══ Data in this exercise

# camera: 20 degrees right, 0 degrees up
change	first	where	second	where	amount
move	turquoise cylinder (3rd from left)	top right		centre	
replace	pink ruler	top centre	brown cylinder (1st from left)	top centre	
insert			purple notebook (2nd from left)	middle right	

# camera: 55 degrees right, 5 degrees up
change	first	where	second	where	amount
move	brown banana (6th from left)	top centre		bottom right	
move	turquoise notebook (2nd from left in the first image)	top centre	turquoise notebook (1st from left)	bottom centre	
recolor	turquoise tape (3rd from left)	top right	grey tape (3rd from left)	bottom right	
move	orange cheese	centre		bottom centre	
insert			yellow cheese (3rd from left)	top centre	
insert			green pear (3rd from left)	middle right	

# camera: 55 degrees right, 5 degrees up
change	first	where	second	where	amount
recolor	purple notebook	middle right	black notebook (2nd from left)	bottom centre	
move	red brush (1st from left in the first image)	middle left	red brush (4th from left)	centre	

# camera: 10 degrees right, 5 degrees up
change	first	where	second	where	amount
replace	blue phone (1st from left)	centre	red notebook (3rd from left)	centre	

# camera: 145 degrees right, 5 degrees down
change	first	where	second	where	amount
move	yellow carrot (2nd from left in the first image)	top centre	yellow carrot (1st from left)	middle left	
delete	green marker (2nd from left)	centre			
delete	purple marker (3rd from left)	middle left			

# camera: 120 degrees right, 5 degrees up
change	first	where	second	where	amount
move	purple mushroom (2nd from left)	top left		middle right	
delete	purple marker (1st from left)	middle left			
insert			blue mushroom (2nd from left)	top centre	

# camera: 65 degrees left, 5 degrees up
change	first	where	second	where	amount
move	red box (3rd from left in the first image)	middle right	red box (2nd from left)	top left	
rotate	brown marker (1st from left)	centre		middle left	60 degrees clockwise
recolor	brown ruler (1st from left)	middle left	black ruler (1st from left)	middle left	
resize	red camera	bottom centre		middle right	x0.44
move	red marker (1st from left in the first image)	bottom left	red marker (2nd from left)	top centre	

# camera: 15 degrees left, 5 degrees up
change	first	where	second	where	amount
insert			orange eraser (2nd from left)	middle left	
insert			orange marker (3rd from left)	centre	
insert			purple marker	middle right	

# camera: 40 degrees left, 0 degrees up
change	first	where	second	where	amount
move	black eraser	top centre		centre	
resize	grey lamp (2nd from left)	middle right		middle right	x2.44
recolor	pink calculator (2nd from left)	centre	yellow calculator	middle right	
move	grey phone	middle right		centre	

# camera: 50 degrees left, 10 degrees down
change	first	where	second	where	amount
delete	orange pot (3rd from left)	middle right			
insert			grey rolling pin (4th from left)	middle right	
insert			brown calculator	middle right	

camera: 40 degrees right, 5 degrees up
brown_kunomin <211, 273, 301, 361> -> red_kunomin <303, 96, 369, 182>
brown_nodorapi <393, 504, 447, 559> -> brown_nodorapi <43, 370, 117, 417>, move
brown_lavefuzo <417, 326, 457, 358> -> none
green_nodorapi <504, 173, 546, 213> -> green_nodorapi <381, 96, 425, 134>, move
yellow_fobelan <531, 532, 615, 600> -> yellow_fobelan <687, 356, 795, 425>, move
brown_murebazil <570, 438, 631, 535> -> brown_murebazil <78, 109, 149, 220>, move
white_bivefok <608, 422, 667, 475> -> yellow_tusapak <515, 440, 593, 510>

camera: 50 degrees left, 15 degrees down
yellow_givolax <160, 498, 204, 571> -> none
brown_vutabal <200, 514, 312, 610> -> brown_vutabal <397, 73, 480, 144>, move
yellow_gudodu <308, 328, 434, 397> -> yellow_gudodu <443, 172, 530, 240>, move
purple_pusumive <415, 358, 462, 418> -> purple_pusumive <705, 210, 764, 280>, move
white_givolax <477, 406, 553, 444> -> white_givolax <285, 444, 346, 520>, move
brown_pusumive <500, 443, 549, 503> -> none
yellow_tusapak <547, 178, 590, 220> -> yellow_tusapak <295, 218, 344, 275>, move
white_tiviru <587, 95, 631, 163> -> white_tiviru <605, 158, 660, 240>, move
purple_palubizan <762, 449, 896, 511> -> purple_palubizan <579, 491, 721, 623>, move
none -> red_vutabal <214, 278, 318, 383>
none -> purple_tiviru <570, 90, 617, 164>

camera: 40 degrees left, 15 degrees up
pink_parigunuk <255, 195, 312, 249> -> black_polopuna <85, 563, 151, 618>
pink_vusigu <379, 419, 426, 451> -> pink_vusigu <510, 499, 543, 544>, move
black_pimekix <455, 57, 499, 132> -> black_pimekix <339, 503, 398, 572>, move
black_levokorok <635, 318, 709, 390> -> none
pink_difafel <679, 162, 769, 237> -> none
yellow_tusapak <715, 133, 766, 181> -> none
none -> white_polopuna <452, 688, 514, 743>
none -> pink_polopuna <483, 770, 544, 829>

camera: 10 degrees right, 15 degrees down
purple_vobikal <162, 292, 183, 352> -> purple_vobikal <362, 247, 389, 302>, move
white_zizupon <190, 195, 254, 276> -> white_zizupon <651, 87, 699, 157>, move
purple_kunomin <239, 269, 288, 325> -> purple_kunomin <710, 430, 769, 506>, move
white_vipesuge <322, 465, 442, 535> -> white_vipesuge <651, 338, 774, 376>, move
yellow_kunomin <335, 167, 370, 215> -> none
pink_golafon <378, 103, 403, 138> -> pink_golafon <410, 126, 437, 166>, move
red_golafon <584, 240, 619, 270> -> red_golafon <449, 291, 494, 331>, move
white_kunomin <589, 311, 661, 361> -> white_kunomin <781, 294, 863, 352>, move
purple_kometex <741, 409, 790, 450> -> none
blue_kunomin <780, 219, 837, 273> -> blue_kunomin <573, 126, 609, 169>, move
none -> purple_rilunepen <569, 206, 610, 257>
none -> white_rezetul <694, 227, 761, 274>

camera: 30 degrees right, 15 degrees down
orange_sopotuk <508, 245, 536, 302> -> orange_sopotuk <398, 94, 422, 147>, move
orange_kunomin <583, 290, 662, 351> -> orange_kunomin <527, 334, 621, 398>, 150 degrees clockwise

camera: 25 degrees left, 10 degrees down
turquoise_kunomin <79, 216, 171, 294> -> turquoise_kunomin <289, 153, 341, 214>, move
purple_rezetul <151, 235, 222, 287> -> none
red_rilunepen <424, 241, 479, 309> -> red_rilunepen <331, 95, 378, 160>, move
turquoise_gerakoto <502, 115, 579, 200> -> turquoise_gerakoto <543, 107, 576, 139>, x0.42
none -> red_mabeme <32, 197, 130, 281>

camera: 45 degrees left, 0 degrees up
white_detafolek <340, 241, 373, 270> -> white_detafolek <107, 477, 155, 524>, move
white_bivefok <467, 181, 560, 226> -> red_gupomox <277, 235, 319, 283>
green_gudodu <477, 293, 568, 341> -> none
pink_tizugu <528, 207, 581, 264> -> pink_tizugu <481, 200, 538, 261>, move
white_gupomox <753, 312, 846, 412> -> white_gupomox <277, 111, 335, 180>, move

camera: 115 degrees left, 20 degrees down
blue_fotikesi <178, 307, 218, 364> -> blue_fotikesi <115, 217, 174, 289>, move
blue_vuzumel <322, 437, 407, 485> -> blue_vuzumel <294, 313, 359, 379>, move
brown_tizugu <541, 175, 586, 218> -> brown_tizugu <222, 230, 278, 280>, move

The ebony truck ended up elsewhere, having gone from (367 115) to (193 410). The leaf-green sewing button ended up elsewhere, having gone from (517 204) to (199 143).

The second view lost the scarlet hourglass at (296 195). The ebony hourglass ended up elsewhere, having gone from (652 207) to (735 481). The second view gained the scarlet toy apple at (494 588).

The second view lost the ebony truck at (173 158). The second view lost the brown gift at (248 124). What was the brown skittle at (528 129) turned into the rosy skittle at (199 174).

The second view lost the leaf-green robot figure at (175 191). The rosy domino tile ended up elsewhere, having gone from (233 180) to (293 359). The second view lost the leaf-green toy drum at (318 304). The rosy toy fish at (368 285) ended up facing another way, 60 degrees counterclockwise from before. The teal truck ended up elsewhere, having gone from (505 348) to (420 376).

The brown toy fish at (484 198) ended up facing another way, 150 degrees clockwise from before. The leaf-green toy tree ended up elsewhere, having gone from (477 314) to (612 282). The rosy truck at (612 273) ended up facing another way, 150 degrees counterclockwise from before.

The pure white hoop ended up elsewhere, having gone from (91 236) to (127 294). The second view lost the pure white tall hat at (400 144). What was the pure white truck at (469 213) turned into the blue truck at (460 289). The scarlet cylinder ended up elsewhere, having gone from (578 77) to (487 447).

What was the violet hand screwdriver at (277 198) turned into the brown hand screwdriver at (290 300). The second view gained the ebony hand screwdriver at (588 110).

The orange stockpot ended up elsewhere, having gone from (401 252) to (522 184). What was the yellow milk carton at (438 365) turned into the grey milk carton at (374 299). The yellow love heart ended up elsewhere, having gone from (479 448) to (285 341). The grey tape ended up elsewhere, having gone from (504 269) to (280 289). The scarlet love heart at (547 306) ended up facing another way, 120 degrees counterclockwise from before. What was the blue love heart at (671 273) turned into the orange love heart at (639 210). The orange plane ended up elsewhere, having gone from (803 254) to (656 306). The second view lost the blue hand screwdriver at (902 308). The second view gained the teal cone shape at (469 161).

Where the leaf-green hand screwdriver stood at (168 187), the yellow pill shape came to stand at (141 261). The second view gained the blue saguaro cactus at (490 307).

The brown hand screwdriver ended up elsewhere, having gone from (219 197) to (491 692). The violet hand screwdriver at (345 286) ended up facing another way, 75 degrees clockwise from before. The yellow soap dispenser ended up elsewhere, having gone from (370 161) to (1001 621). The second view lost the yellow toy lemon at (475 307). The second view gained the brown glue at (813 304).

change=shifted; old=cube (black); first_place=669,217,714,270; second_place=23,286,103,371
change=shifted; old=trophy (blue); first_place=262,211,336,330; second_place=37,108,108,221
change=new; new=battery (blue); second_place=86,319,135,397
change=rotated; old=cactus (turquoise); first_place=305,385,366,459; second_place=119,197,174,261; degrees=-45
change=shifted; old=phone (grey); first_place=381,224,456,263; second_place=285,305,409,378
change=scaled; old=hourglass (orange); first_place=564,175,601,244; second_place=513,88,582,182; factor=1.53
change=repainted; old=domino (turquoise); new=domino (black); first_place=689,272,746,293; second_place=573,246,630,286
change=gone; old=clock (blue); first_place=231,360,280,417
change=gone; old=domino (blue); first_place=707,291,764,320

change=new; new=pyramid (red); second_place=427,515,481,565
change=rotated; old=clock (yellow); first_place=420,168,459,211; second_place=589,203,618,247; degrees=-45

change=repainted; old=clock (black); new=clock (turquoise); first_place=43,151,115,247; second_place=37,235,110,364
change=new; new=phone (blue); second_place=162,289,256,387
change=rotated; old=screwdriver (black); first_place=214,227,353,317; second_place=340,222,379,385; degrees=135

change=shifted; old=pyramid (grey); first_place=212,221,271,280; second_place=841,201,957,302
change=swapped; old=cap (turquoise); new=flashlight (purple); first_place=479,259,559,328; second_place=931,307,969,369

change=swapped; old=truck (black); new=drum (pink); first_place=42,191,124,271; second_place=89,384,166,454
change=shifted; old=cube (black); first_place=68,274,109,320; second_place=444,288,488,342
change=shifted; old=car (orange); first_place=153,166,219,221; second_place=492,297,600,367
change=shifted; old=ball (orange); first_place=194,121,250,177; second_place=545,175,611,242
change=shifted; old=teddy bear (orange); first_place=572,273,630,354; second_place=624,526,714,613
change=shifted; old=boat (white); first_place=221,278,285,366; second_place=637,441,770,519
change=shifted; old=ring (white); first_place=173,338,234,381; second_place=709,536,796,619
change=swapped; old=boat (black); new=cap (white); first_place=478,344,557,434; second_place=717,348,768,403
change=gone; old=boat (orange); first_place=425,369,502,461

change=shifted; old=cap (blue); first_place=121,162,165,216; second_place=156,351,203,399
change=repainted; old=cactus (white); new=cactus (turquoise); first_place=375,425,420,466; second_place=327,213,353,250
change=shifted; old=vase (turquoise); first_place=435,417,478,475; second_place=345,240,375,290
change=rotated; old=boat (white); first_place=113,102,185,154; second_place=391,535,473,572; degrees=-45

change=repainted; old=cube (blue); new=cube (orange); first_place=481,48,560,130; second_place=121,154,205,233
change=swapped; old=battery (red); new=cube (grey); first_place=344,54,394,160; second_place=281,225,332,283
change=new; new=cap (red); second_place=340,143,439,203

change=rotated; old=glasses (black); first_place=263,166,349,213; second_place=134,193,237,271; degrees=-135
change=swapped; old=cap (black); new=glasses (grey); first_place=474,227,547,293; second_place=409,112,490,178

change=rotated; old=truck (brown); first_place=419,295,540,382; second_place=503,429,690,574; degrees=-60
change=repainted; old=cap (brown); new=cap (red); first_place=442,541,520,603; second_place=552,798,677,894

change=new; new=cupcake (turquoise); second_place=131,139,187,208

════

The task: Reproduce exactly, and with no other material, the lines between those holding "camera: 40 degrees right, 5 degrees up" and "green_nodorapi <504, 173, 546, 213>", inclusive.

The answer:
camera: 40 degrees right, 5 degrees up
brown_kunomin <211, 273, 301, 361> -> red_kunomin <303, 96, 369, 182>
brown_nodorapi <393, 504, 447, 559> -> brown_nodorapi <43, 370, 117, 417>, move
brown_lavefuzo <417, 326, 457, 358> -> none
green_nodorapi <504, 173, 546, 213> -> green_nodorapi <381, 96, 425, 134>, move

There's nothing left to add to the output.